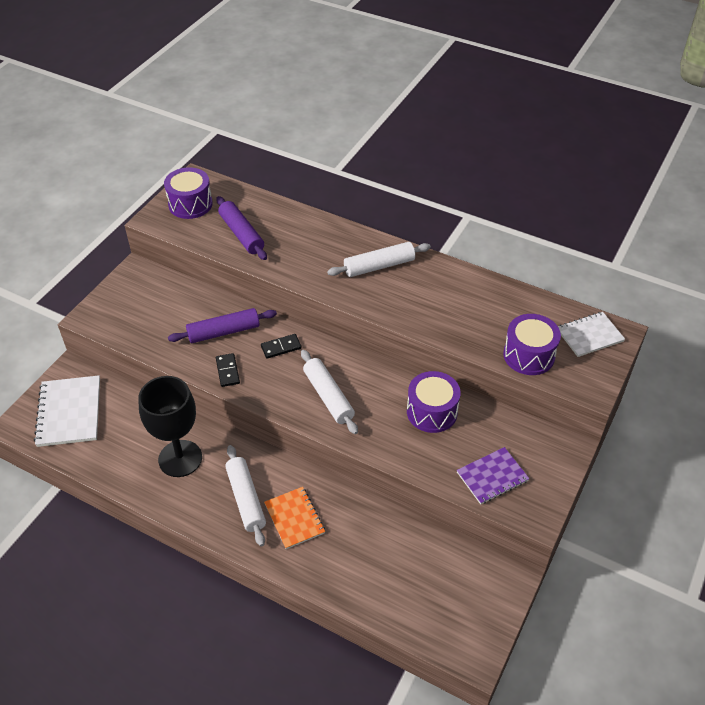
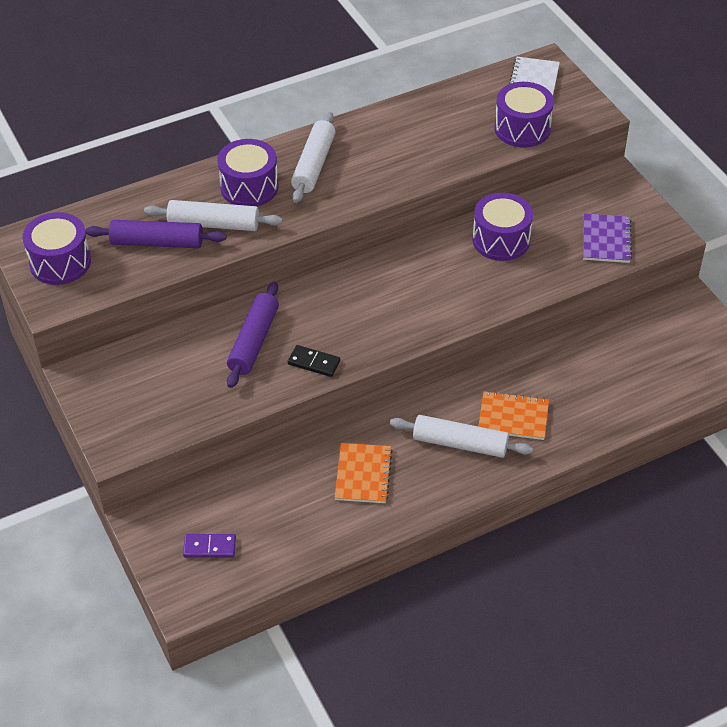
camera: 55 degrees left, 0 degrees up
(69, 412) = (209, 547): white notebook -> purple domino
(180, 458) = (363, 474): black goblet -> orange notebook
(281, 347) = (320, 306): black domino -> none
(328, 396) = (418, 302): white rolling pin -> white rolling pin (214, 224)
(329, 247) = (249, 187): none -> purple drum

◇ ◇ ◇ ◇ ◇ ◇ ◇

### Action item
Give the listing again exactly, excluding pictures.

### Response area
camera: 55 degrees left, 0 degrees up
(69, 412) = (209, 547): white notebook -> purple domino
(180, 458) = (363, 474): black goblet -> orange notebook
(281, 347) = (320, 306): black domino -> none
(328, 396) = (418, 302): white rolling pin -> white rolling pin (214, 224)
(329, 247) = (249, 187): none -> purple drum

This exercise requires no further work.